● Raw data:

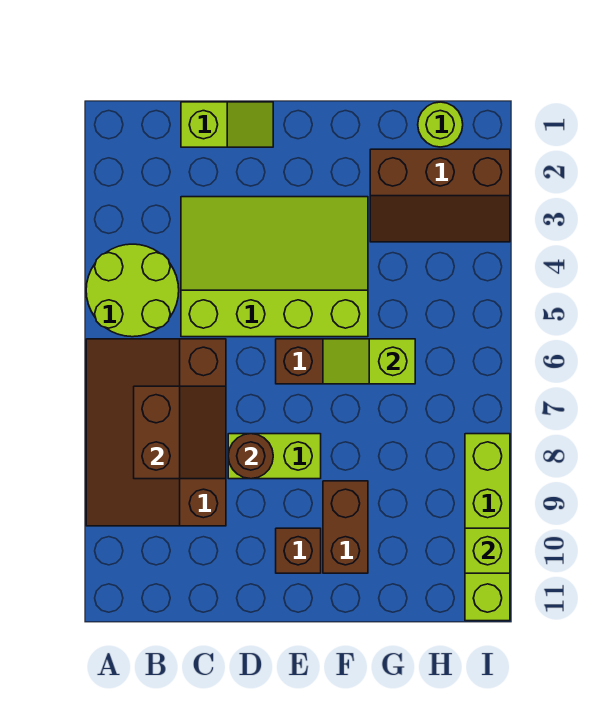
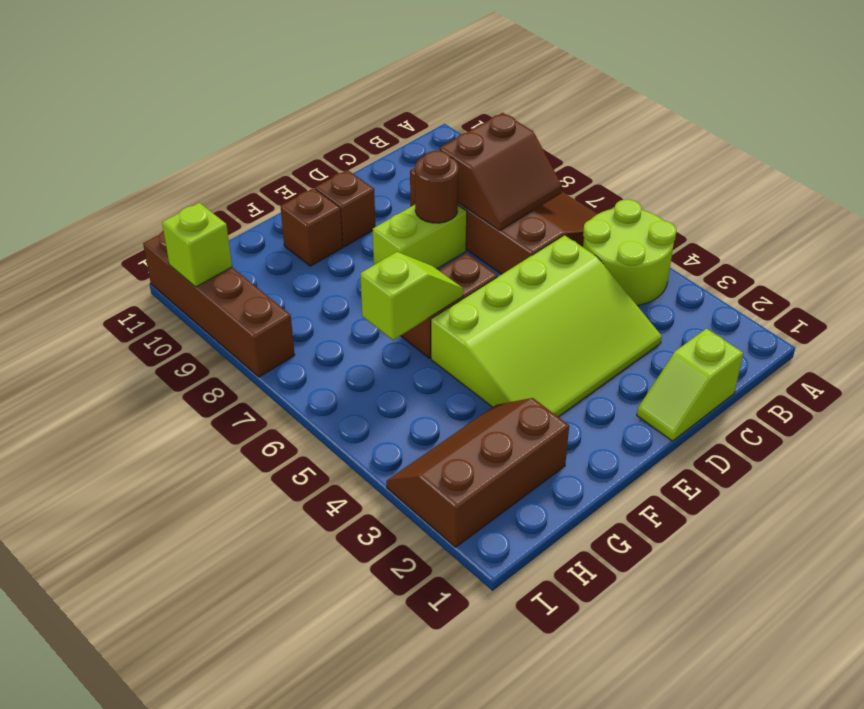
brown slope B7:C8 level 2 top B -> brown slope B7:C8 level 2 top 8
brown brick F9:F10 level 1 -> brown brick F10 level 1
lime round brick H1 level 1 -> none
lime brick I8:I11 level 1 -> brown brick I8:I11 level 1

● Try it: How many lines above contain the word "lime"? Reply with only the number.

● Result of this task: 2